Task requirements:
The answer consists solely of the data below, reproduced exactly.

Exercise data:

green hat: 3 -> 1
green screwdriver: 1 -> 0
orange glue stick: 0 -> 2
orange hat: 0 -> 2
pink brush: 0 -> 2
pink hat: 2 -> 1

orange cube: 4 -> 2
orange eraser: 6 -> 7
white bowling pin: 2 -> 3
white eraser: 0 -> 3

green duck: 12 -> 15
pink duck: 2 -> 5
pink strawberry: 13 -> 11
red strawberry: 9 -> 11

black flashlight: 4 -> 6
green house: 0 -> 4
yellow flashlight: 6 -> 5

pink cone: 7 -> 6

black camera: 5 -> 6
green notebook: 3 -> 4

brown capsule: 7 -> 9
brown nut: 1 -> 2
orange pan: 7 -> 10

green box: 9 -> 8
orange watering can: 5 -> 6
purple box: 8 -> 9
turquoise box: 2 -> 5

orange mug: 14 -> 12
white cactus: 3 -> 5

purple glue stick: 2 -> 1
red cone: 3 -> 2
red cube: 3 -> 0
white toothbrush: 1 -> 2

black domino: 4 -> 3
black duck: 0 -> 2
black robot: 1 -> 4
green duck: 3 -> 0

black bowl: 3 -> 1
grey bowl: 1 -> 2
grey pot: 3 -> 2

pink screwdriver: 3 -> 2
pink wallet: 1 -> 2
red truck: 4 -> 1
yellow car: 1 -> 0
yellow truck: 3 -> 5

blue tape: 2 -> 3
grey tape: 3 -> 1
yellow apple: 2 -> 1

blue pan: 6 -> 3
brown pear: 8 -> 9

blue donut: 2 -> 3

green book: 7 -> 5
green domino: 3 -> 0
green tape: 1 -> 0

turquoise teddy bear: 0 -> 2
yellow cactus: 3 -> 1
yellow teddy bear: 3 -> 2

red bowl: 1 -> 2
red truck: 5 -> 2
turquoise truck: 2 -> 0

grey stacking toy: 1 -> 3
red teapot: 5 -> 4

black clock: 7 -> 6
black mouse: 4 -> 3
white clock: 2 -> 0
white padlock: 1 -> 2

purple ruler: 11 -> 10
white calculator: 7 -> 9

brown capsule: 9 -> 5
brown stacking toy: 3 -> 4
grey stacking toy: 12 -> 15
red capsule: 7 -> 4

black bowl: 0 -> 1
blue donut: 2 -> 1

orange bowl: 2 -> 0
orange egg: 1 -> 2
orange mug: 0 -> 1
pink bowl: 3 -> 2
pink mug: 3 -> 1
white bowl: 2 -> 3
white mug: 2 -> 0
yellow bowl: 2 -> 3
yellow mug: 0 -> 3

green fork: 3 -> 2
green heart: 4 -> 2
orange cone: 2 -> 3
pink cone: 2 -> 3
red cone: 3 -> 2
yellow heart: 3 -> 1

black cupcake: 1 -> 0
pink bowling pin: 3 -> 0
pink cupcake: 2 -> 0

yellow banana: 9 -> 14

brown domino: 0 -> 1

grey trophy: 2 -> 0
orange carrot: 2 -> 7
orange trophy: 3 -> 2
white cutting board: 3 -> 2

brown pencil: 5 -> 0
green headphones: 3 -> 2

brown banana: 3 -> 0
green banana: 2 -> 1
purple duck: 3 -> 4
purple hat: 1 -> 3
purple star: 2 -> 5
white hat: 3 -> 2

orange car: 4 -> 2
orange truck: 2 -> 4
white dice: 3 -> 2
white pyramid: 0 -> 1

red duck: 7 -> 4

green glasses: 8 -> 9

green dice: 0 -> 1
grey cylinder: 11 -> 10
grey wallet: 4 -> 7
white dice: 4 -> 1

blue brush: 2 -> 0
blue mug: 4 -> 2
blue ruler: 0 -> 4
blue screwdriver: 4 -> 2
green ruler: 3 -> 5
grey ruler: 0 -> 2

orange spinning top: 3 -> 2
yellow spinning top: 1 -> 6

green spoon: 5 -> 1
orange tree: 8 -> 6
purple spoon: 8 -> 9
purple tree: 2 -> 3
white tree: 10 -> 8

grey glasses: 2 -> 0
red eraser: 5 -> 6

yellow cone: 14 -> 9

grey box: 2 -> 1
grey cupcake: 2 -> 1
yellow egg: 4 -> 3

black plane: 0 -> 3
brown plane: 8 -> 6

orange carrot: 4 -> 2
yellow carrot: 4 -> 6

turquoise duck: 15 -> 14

Exercise output:
green hat: 3 -> 1
green screwdriver: 1 -> 0
orange glue stick: 0 -> 2
orange hat: 0 -> 2
pink brush: 0 -> 2
pink hat: 2 -> 1

orange cube: 4 -> 2
orange eraser: 6 -> 7
white bowling pin: 2 -> 3
white eraser: 0 -> 3

green duck: 12 -> 15
pink duck: 2 -> 5
pink strawberry: 13 -> 11
red strawberry: 9 -> 11

black flashlight: 4 -> 6
green house: 0 -> 4
yellow flashlight: 6 -> 5

pink cone: 7 -> 6

black camera: 5 -> 6
green notebook: 3 -> 4

brown capsule: 7 -> 9
brown nut: 1 -> 2
orange pan: 7 -> 10

green box: 9 -> 8
orange watering can: 5 -> 6
purple box: 8 -> 9
turquoise box: 2 -> 5

orange mug: 14 -> 12
white cactus: 3 -> 5

purple glue stick: 2 -> 1
red cone: 3 -> 2
red cube: 3 -> 0
white toothbrush: 1 -> 2

black domino: 4 -> 3
black duck: 0 -> 2
black robot: 1 -> 4
green duck: 3 -> 0

black bowl: 3 -> 1
grey bowl: 1 -> 2
grey pot: 3 -> 2

pink screwdriver: 3 -> 2
pink wallet: 1 -> 2
red truck: 4 -> 1
yellow car: 1 -> 0
yellow truck: 3 -> 5

blue tape: 2 -> 3
grey tape: 3 -> 1
yellow apple: 2 -> 1

blue pan: 6 -> 3
brown pear: 8 -> 9

blue donut: 2 -> 3

green book: 7 -> 5
green domino: 3 -> 0
green tape: 1 -> 0

turquoise teddy bear: 0 -> 2
yellow cactus: 3 -> 1
yellow teddy bear: 3 -> 2

red bowl: 1 -> 2
red truck: 5 -> 2
turquoise truck: 2 -> 0

grey stacking toy: 1 -> 3
red teapot: 5 -> 4

black clock: 7 -> 6
black mouse: 4 -> 3
white clock: 2 -> 0
white padlock: 1 -> 2

purple ruler: 11 -> 10
white calculator: 7 -> 9

brown capsule: 9 -> 5
brown stacking toy: 3 -> 4
grey stacking toy: 12 -> 15
red capsule: 7 -> 4

black bowl: 0 -> 1
blue donut: 2 -> 1

orange bowl: 2 -> 0
orange egg: 1 -> 2
orange mug: 0 -> 1
pink bowl: 3 -> 2
pink mug: 3 -> 1
white bowl: 2 -> 3
white mug: 2 -> 0
yellow bowl: 2 -> 3
yellow mug: 0 -> 3

green fork: 3 -> 2
green heart: 4 -> 2
orange cone: 2 -> 3
pink cone: 2 -> 3
red cone: 3 -> 2
yellow heart: 3 -> 1

black cupcake: 1 -> 0
pink bowling pin: 3 -> 0
pink cupcake: 2 -> 0

yellow banana: 9 -> 14

brown domino: 0 -> 1

grey trophy: 2 -> 0
orange carrot: 2 -> 7
orange trophy: 3 -> 2
white cutting board: 3 -> 2

brown pencil: 5 -> 0
green headphones: 3 -> 2

brown banana: 3 -> 0
green banana: 2 -> 1
purple duck: 3 -> 4
purple hat: 1 -> 3
purple star: 2 -> 5
white hat: 3 -> 2

orange car: 4 -> 2
orange truck: 2 -> 4
white dice: 3 -> 2
white pyramid: 0 -> 1

red duck: 7 -> 4

green glasses: 8 -> 9

green dice: 0 -> 1
grey cylinder: 11 -> 10
grey wallet: 4 -> 7
white dice: 4 -> 1

blue brush: 2 -> 0
blue mug: 4 -> 2
blue ruler: 0 -> 4
blue screwdriver: 4 -> 2
green ruler: 3 -> 5
grey ruler: 0 -> 2

orange spinning top: 3 -> 2
yellow spinning top: 1 -> 6

green spoon: 5 -> 1
orange tree: 8 -> 6
purple spoon: 8 -> 9
purple tree: 2 -> 3
white tree: 10 -> 8

grey glasses: 2 -> 0
red eraser: 5 -> 6

yellow cone: 14 -> 9

grey box: 2 -> 1
grey cupcake: 2 -> 1
yellow egg: 4 -> 3

black plane: 0 -> 3
brown plane: 8 -> 6

orange carrot: 4 -> 2
yellow carrot: 4 -> 6

turquoise duck: 15 -> 14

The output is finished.